Stored data:
────────────────────────────────────────

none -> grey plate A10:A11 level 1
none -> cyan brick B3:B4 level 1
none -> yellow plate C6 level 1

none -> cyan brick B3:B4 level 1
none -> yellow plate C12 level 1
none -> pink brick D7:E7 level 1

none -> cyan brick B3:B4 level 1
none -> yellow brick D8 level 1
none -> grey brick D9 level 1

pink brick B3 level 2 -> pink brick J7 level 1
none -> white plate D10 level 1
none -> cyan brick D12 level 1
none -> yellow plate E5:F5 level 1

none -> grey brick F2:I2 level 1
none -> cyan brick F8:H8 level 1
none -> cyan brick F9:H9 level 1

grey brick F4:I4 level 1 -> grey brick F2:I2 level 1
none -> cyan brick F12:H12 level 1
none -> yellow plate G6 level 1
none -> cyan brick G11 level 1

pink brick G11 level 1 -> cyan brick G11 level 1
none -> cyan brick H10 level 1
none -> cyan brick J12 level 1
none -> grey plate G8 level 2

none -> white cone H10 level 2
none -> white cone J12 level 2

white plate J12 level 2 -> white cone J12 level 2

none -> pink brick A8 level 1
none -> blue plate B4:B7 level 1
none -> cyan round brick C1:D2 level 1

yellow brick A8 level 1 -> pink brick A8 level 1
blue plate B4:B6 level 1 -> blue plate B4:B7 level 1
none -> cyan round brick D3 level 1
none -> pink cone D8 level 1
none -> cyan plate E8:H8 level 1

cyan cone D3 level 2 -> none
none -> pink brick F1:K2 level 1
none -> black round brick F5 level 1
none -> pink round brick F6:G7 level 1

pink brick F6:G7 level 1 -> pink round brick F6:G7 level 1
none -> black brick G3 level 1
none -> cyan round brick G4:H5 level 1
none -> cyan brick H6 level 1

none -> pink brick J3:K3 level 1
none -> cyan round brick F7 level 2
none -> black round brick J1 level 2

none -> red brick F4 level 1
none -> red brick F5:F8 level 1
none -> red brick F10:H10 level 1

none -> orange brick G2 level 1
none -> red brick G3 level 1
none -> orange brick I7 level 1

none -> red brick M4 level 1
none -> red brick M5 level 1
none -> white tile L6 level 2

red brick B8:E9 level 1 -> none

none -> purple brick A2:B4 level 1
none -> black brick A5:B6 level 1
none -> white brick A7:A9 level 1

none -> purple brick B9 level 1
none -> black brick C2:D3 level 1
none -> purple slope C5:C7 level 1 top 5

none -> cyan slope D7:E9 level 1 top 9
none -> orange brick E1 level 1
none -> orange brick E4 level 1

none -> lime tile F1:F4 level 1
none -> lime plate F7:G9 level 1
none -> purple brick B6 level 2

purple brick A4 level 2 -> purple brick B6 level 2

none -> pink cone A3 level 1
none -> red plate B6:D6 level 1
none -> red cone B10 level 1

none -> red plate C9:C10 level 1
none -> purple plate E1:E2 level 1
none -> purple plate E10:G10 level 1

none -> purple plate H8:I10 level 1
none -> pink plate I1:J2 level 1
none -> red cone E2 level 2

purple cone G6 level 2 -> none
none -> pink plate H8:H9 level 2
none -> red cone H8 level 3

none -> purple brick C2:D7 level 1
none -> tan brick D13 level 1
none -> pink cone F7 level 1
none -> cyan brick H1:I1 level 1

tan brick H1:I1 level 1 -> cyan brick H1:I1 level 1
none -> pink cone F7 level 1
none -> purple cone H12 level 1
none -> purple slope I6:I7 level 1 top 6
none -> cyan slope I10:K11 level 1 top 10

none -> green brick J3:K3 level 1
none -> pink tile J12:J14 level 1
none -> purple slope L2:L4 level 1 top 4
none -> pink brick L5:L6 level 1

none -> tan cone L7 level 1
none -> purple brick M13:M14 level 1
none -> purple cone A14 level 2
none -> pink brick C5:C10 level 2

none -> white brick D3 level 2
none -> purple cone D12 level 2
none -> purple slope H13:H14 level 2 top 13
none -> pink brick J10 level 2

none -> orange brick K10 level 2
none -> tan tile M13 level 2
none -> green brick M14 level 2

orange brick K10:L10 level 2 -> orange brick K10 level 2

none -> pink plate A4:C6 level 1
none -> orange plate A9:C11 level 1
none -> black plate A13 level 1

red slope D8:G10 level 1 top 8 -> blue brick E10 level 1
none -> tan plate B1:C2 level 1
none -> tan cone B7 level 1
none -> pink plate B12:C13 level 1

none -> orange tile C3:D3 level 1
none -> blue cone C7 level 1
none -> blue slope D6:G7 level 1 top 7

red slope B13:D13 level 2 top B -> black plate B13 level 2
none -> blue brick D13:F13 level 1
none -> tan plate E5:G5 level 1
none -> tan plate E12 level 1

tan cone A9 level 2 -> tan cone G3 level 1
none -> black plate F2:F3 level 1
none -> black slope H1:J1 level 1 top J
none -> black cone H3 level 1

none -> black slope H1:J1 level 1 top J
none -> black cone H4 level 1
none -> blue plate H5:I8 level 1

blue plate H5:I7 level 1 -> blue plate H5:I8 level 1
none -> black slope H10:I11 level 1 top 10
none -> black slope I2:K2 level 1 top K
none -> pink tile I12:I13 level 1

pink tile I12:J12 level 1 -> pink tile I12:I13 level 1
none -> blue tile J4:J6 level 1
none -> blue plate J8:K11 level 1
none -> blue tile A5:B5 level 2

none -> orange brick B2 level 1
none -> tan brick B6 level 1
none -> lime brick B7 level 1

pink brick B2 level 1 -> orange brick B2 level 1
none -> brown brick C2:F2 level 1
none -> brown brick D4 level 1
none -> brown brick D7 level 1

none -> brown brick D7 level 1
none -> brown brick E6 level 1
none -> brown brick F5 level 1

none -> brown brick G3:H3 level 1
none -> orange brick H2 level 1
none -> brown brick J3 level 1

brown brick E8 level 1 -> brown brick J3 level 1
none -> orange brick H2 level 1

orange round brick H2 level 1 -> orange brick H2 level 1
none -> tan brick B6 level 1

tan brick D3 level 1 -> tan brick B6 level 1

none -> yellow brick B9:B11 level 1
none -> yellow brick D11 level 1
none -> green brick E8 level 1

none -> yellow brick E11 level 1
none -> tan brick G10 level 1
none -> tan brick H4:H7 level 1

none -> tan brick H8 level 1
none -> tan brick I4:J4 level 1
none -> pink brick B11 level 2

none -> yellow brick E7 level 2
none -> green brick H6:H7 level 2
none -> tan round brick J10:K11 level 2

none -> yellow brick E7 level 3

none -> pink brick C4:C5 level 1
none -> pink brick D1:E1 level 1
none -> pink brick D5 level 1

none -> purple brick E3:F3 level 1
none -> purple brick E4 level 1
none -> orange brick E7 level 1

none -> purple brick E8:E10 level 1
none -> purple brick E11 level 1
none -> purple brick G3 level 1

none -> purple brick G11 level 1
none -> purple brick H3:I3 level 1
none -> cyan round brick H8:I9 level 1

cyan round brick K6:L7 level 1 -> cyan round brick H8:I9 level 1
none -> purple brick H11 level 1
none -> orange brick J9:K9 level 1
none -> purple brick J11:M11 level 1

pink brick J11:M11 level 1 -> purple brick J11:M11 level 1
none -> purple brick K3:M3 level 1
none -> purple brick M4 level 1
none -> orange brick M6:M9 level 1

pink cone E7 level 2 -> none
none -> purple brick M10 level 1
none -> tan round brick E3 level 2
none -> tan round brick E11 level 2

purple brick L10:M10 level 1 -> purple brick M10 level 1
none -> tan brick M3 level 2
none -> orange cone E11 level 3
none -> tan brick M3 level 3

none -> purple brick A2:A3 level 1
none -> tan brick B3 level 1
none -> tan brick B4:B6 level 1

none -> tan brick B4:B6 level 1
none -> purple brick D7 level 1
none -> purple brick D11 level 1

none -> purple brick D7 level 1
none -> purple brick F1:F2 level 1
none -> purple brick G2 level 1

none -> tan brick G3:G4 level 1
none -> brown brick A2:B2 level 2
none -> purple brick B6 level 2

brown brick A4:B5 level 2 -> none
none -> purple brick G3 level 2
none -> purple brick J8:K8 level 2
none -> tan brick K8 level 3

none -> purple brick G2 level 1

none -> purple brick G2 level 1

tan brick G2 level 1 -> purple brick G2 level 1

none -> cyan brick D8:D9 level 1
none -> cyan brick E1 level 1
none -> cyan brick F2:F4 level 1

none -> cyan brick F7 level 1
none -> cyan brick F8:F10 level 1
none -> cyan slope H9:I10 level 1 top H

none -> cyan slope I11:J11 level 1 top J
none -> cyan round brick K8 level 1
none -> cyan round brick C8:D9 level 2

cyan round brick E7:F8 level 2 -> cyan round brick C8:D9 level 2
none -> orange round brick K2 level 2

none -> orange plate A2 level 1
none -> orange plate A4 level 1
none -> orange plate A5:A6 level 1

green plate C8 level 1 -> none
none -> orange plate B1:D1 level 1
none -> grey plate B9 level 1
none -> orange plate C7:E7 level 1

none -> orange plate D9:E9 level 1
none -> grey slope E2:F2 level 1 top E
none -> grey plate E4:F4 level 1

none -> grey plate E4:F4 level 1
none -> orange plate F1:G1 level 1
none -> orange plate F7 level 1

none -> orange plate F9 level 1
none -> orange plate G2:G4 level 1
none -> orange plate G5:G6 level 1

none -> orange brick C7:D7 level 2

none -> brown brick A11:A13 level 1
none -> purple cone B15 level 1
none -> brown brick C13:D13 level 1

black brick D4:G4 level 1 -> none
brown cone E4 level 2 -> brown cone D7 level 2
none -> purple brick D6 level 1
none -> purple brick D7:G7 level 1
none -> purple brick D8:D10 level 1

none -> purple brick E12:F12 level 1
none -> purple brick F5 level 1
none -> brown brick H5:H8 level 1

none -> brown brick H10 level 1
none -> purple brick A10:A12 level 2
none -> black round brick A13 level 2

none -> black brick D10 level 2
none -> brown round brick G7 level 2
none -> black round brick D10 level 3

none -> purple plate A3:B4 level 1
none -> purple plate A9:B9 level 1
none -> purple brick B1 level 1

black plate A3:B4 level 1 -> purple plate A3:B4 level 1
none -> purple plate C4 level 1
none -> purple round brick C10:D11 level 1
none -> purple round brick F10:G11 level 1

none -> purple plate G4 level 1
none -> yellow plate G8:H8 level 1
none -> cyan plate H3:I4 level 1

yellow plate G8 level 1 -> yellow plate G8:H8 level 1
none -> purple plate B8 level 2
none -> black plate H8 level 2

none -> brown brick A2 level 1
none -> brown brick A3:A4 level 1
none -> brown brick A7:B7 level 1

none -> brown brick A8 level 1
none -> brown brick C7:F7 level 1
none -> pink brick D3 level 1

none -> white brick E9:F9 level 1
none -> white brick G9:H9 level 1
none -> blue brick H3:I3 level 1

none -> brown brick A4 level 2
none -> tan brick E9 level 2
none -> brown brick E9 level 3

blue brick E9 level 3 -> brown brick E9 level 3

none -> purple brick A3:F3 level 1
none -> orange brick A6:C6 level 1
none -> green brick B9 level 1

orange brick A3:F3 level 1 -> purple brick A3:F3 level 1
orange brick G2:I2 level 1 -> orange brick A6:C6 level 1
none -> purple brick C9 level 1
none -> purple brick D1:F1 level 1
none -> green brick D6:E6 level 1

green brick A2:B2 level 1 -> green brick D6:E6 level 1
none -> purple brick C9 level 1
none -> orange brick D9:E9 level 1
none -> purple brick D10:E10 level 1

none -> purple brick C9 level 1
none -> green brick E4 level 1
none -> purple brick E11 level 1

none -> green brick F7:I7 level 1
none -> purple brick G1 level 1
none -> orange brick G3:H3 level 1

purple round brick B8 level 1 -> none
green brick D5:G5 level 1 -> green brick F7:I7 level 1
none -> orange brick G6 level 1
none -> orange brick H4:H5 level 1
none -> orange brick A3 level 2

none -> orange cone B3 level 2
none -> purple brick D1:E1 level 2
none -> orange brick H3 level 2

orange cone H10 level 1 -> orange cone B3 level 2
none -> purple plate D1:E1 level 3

────────────────────────────────────────

### Work task
In the entries above, find the line with "pink brick J11:M11" and the line with "none -> orange cone E11 level 3", then restate word for word both of them and every line between, with nothing more.

### Response box
pink brick J11:M11 level 1 -> purple brick J11:M11 level 1
none -> purple brick K3:M3 level 1
none -> purple brick M4 level 1
none -> orange brick M6:M9 level 1

pink cone E7 level 2 -> none
none -> purple brick M10 level 1
none -> tan round brick E3 level 2
none -> tan round brick E11 level 2

purple brick L10:M10 level 1 -> purple brick M10 level 1
none -> tan brick M3 level 2
none -> orange cone E11 level 3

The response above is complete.